(Data excerpts)

☆ ☆ ☆

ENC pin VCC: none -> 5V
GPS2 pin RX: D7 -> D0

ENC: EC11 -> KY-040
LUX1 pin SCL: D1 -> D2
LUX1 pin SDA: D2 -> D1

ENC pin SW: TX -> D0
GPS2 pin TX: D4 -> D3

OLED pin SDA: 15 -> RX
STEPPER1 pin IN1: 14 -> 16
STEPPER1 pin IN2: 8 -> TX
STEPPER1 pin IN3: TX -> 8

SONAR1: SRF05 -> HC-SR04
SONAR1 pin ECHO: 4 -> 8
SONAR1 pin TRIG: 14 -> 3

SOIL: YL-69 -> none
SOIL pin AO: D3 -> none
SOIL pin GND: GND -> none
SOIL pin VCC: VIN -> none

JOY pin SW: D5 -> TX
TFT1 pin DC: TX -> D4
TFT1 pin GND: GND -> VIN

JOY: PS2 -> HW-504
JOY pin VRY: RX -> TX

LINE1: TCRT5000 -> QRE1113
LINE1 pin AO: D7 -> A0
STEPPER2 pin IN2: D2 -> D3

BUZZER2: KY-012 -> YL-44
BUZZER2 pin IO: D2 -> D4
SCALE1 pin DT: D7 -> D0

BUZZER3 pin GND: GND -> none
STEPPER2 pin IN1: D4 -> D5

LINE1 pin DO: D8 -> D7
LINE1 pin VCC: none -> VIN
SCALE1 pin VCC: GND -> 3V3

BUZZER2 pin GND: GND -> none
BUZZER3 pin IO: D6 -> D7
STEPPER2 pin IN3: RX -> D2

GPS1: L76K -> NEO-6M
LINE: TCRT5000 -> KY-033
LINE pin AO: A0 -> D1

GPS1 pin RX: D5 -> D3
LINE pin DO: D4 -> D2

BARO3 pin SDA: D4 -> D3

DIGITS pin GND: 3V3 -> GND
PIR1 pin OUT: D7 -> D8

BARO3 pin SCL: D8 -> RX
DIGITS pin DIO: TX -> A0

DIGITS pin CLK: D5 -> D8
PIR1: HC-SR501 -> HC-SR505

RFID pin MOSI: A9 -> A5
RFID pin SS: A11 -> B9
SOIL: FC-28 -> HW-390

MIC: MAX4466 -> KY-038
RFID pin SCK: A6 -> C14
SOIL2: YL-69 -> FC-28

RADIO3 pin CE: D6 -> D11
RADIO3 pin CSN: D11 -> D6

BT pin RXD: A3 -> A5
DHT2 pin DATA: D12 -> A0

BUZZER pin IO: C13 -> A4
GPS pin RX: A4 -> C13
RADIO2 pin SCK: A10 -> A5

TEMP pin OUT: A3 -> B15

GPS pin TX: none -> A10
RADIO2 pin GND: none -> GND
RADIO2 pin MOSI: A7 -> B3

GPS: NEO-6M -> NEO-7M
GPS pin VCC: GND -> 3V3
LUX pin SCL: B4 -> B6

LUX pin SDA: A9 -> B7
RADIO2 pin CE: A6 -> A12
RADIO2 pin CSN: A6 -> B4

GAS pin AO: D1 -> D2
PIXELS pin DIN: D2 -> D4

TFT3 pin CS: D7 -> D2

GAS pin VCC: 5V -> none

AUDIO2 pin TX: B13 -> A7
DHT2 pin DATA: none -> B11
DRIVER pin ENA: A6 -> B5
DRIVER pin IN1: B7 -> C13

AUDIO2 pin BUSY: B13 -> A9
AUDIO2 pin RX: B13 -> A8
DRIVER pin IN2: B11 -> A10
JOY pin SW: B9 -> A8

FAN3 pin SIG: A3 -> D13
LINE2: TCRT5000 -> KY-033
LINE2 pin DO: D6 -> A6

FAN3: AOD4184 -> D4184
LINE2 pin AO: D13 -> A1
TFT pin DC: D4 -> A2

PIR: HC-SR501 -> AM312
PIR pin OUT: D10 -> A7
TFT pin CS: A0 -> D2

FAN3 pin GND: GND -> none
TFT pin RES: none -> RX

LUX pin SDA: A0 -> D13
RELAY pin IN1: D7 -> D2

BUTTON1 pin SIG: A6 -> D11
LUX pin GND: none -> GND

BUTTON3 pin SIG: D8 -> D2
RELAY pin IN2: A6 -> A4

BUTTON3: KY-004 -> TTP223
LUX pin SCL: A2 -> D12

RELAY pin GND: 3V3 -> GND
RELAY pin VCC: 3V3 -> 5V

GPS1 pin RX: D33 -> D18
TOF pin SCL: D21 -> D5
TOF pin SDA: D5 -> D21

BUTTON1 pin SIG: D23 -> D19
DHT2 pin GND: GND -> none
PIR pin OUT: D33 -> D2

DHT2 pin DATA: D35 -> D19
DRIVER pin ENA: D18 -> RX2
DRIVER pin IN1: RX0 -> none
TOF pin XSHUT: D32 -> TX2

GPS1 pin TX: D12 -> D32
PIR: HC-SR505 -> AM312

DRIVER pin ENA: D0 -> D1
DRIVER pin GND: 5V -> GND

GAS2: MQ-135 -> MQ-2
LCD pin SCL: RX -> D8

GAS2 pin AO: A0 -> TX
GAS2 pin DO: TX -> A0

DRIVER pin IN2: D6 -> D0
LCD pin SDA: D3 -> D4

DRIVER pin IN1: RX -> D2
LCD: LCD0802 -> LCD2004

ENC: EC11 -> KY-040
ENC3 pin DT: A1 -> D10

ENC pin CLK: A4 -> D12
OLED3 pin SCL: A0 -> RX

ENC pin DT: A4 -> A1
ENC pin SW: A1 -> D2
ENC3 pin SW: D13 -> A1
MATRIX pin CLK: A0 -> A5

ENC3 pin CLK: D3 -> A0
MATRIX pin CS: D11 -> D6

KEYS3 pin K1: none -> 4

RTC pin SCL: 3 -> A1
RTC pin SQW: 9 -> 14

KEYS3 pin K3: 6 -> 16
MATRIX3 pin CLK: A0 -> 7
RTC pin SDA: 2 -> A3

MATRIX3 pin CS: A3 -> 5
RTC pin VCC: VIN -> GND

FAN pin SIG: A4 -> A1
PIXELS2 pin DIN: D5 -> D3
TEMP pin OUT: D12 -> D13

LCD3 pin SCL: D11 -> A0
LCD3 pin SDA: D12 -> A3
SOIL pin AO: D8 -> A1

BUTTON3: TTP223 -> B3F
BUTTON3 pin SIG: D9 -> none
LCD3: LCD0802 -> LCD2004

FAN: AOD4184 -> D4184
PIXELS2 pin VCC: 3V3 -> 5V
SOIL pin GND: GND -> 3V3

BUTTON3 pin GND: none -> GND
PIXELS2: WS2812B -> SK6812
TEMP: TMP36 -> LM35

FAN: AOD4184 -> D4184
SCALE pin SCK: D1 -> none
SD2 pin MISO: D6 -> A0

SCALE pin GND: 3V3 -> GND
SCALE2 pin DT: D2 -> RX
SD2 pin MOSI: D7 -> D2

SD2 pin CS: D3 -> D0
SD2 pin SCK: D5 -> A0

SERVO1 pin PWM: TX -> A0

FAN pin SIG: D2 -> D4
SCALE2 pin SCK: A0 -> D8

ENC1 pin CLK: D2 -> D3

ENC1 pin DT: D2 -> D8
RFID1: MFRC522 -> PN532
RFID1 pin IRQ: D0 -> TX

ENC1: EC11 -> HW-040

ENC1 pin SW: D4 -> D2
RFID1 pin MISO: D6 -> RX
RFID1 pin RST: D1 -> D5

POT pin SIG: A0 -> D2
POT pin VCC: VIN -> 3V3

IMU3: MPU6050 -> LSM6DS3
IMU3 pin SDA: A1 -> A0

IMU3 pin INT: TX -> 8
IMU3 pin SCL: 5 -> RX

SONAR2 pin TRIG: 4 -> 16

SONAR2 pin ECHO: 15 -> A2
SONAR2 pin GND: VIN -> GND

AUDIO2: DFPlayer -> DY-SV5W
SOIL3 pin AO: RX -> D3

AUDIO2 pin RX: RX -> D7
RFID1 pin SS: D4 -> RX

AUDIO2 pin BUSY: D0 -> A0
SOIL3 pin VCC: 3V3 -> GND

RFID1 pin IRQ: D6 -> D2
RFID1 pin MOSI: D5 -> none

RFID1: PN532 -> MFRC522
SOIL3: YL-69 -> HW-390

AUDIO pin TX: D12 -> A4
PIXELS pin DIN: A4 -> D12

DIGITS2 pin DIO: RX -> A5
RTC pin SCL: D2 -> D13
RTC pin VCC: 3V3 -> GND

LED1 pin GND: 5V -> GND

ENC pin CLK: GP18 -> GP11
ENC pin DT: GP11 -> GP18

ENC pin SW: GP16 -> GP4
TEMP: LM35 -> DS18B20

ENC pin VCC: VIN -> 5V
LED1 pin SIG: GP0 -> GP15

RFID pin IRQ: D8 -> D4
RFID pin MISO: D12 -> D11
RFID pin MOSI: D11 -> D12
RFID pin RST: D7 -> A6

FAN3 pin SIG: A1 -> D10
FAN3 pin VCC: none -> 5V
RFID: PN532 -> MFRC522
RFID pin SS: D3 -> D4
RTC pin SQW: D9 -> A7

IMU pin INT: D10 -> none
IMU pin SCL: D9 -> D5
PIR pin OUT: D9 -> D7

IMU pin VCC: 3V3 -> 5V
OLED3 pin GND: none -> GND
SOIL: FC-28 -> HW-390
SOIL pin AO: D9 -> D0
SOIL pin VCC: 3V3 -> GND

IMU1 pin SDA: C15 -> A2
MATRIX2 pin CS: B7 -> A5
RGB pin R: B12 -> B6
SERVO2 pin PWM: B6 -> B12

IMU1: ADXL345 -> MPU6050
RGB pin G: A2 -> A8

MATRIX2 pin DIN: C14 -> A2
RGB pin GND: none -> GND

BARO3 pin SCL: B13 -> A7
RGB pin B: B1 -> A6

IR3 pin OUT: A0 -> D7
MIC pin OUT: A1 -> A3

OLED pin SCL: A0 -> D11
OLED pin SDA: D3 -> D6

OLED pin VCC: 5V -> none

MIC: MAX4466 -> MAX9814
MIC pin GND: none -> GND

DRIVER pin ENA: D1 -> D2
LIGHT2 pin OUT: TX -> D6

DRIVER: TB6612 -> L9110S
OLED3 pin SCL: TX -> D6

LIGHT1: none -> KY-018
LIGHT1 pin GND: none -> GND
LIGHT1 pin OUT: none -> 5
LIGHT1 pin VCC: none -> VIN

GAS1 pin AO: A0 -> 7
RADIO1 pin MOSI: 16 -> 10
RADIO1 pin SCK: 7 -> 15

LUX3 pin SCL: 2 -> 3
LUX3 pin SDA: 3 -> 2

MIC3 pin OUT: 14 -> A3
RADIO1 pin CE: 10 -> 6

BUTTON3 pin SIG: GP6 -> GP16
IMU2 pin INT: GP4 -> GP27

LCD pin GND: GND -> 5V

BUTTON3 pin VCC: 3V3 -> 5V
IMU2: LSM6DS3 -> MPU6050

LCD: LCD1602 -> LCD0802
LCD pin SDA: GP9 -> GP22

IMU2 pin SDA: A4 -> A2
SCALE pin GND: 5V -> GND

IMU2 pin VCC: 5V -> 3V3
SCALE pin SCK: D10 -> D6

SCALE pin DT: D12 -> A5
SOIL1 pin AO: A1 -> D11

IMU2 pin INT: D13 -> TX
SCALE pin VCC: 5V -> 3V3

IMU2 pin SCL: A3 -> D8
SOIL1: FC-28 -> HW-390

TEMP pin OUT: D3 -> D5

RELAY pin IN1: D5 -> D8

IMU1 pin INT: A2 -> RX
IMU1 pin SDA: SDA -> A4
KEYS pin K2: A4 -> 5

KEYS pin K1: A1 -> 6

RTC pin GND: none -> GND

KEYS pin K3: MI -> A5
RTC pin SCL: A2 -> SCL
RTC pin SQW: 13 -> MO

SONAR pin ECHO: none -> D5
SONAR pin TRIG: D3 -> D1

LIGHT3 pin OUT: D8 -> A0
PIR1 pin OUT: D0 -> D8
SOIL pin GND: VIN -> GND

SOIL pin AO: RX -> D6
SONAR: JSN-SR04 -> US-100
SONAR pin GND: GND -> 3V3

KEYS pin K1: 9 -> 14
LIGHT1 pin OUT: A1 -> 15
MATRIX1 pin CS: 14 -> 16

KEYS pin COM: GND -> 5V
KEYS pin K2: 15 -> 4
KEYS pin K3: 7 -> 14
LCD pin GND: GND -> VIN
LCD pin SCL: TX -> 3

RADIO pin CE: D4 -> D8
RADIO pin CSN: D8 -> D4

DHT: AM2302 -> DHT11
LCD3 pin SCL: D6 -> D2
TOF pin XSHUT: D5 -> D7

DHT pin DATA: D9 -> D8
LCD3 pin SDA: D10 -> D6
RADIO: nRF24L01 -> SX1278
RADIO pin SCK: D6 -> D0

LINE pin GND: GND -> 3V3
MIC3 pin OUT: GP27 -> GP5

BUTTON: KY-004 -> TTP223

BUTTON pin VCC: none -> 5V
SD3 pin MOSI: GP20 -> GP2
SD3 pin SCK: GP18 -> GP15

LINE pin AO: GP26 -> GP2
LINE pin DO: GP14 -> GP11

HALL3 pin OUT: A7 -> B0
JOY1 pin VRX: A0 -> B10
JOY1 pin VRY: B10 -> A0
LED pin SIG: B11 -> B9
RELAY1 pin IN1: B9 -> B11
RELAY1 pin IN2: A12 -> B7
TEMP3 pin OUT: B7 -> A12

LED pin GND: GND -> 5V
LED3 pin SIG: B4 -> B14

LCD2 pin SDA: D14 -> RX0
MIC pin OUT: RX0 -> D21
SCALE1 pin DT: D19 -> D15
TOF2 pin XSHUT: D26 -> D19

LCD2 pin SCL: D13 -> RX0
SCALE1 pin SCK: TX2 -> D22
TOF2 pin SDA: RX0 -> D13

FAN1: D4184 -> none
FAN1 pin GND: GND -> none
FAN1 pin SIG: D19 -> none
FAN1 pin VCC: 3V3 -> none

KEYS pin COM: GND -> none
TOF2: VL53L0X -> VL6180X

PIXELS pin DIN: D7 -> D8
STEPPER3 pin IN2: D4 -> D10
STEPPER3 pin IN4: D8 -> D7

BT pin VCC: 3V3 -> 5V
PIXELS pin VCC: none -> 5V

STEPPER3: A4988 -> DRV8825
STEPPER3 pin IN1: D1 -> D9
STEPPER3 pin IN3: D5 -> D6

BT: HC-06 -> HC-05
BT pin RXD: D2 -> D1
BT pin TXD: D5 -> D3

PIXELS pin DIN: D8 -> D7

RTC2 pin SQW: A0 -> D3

☆ ☆ ☆

### What the task asks:
Please copy exactly the lines from the first line of the records above through the line containing "PIR1: HC-SR501 -> HC-SR505", including both, and nothing more.

### Reply to the task:
ENC pin VCC: none -> 5V
GPS2 pin RX: D7 -> D0

ENC: EC11 -> KY-040
LUX1 pin SCL: D1 -> D2
LUX1 pin SDA: D2 -> D1

ENC pin SW: TX -> D0
GPS2 pin TX: D4 -> D3

OLED pin SDA: 15 -> RX
STEPPER1 pin IN1: 14 -> 16
STEPPER1 pin IN2: 8 -> TX
STEPPER1 pin IN3: TX -> 8

SONAR1: SRF05 -> HC-SR04
SONAR1 pin ECHO: 4 -> 8
SONAR1 pin TRIG: 14 -> 3

SOIL: YL-69 -> none
SOIL pin AO: D3 -> none
SOIL pin GND: GND -> none
SOIL pin VCC: VIN -> none

JOY pin SW: D5 -> TX
TFT1 pin DC: TX -> D4
TFT1 pin GND: GND -> VIN

JOY: PS2 -> HW-504
JOY pin VRY: RX -> TX

LINE1: TCRT5000 -> QRE1113
LINE1 pin AO: D7 -> A0
STEPPER2 pin IN2: D2 -> D3

BUZZER2: KY-012 -> YL-44
BUZZER2 pin IO: D2 -> D4
SCALE1 pin DT: D7 -> D0

BUZZER3 pin GND: GND -> none
STEPPER2 pin IN1: D4 -> D5

LINE1 pin DO: D8 -> D7
LINE1 pin VCC: none -> VIN
SCALE1 pin VCC: GND -> 3V3

BUZZER2 pin GND: GND -> none
BUZZER3 pin IO: D6 -> D7
STEPPER2 pin IN3: RX -> D2

GPS1: L76K -> NEO-6M
LINE: TCRT5000 -> KY-033
LINE pin AO: A0 -> D1

GPS1 pin RX: D5 -> D3
LINE pin DO: D4 -> D2

BARO3 pin SDA: D4 -> D3

DIGITS pin GND: 3V3 -> GND
PIR1 pin OUT: D7 -> D8

BARO3 pin SCL: D8 -> RX
DIGITS pin DIO: TX -> A0

DIGITS pin CLK: D5 -> D8
PIR1: HC-SR501 -> HC-SR505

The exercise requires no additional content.